Top of Records for the exercise
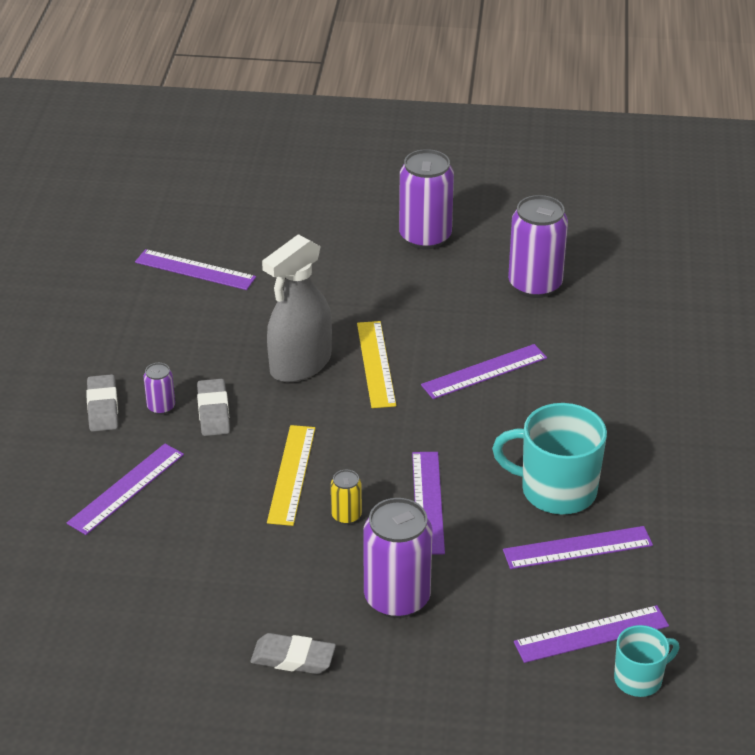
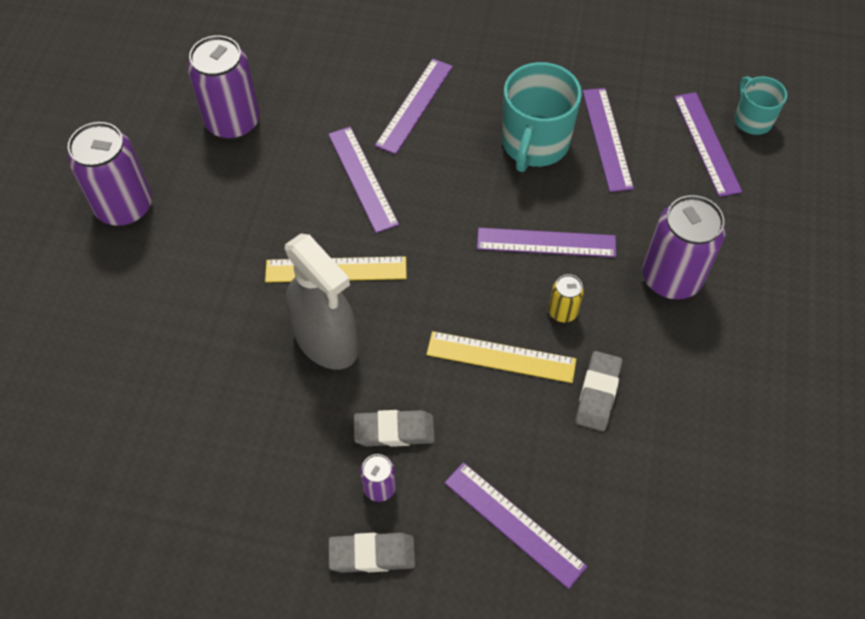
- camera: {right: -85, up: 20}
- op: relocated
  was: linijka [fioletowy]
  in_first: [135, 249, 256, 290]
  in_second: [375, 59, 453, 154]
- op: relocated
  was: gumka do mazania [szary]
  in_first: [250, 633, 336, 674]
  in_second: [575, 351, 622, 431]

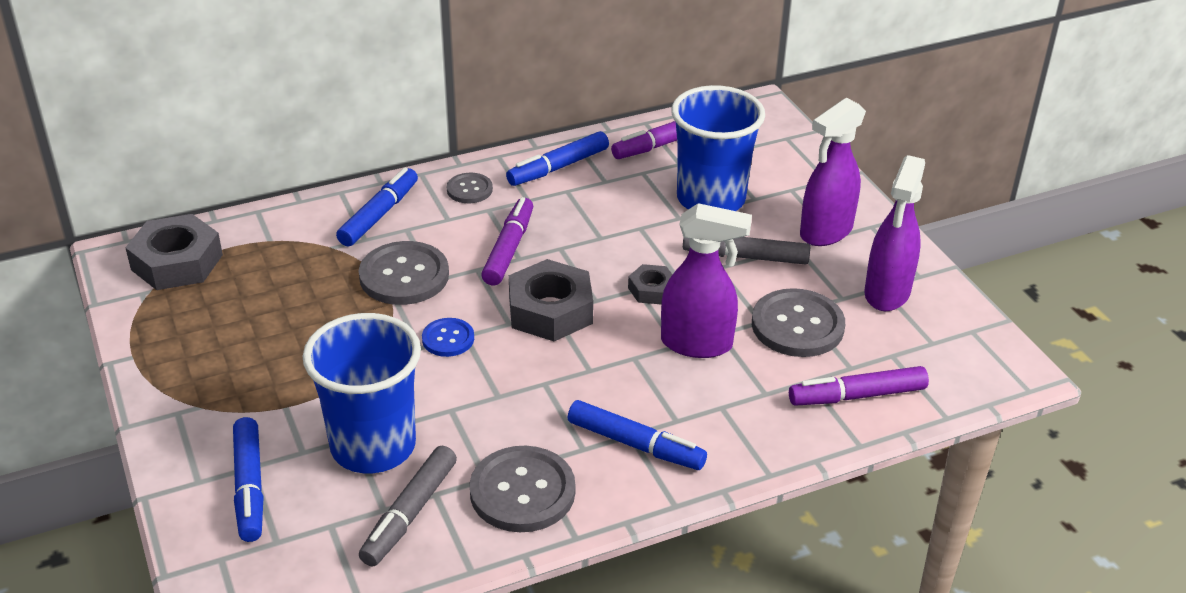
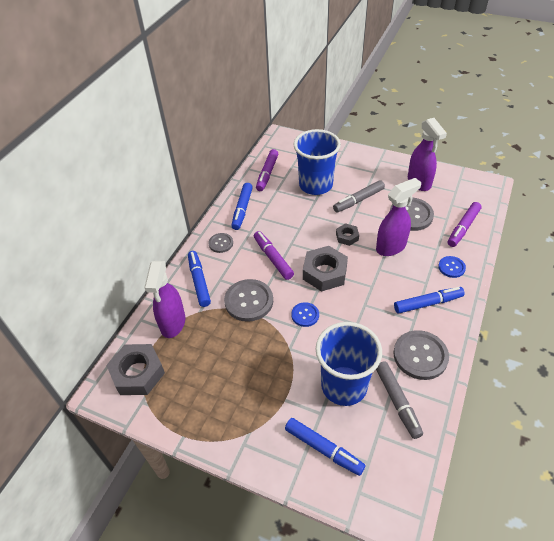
- camera: {right: -40, up: 10}
- op: relocated
  was: spryskiwacz [fioletowy]
  in_first: [800, 98, 866, 246]
  in_second: [144, 261, 185, 338]
- op: appeared
  now: guzik [niebieski]
  in_second: [438, 256, 466, 278]

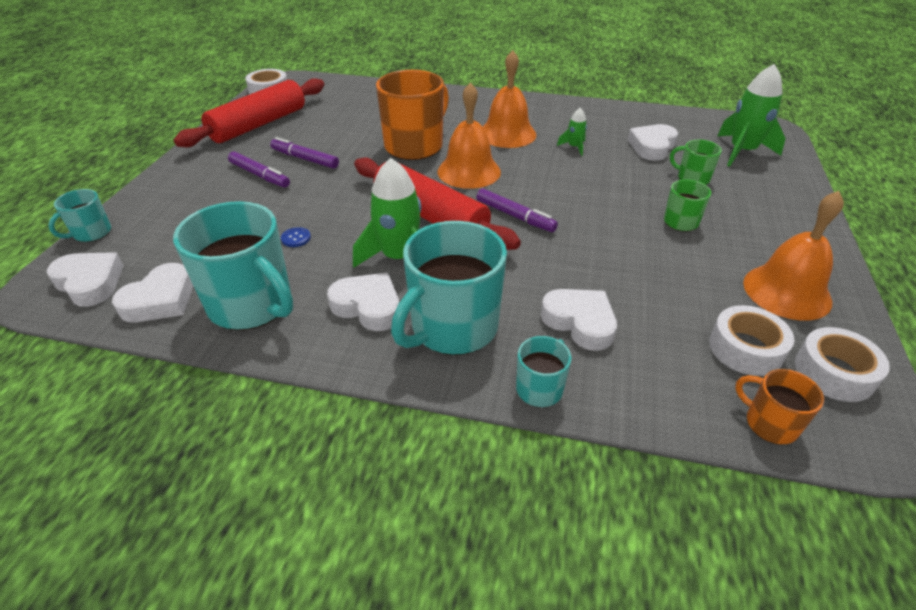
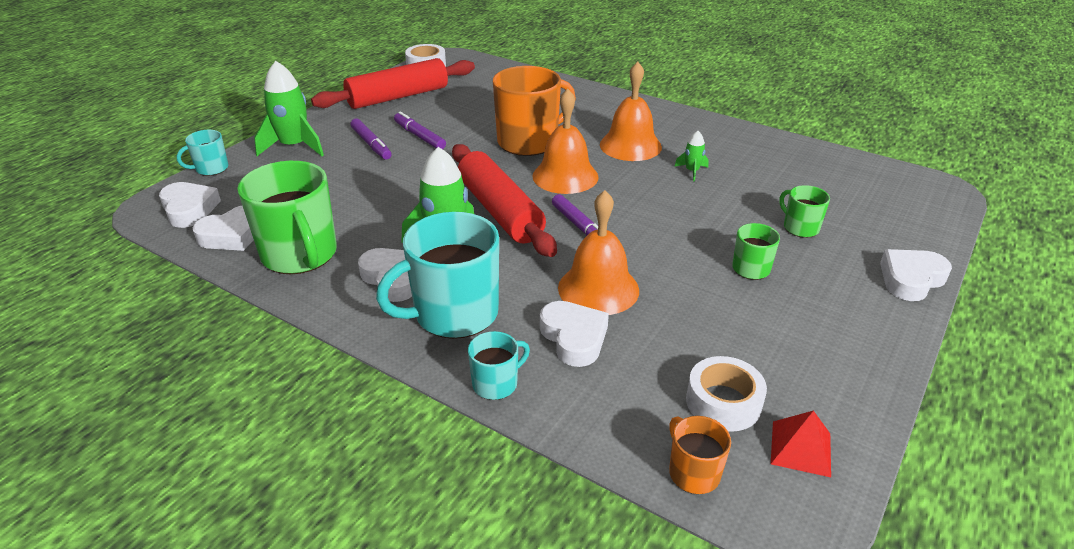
- camera: {right: 20, up: -5}
- op: relocated
  was: rakieta [zielony]
  in_first: [718, 64, 786, 167]
  in_second: [254, 61, 324, 156]
- op: relocated
  was: serce [biały]
  in_first: [627, 124, 678, 161]
  in_second: [880, 249, 952, 301]
- op: relocated
  was: dzwonek [pomarańczowy]
  in_first: [743, 191, 844, 321]
  in_second: [558, 190, 639, 315]
- op: colour
  was: kubek [turkusowy]
  now: kubek [zielony]
  in_first: [173, 201, 293, 330]
  in_second: [237, 161, 337, 274]
- op: missing
  was: guzik [niebieski]
  in_first: [281, 227, 311, 247]
- op: exchanged
  was: taśma klejąca [biały]
  now: piramida [czerwony]
  in_first: [795, 327, 890, 402]
  in_second: [771, 410, 831, 477]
Bottom of Records for the exercise
The required output is the exact run of lines from the start of the records through the line containing "now: guzik [niebieski]", both ends included, with no pictures.

- camera: {right: -85, up: 20}
- op: relocated
  was: linijka [fioletowy]
  in_first: [135, 249, 256, 290]
  in_second: [375, 59, 453, 154]
- op: relocated
  was: gumka do mazania [szary]
  in_first: [250, 633, 336, 674]
  in_second: [575, 351, 622, 431]

- camera: {right: -40, up: 10}
- op: relocated
  was: spryskiwacz [fioletowy]
  in_first: [800, 98, 866, 246]
  in_second: [144, 261, 185, 338]
- op: appeared
  now: guzik [niebieski]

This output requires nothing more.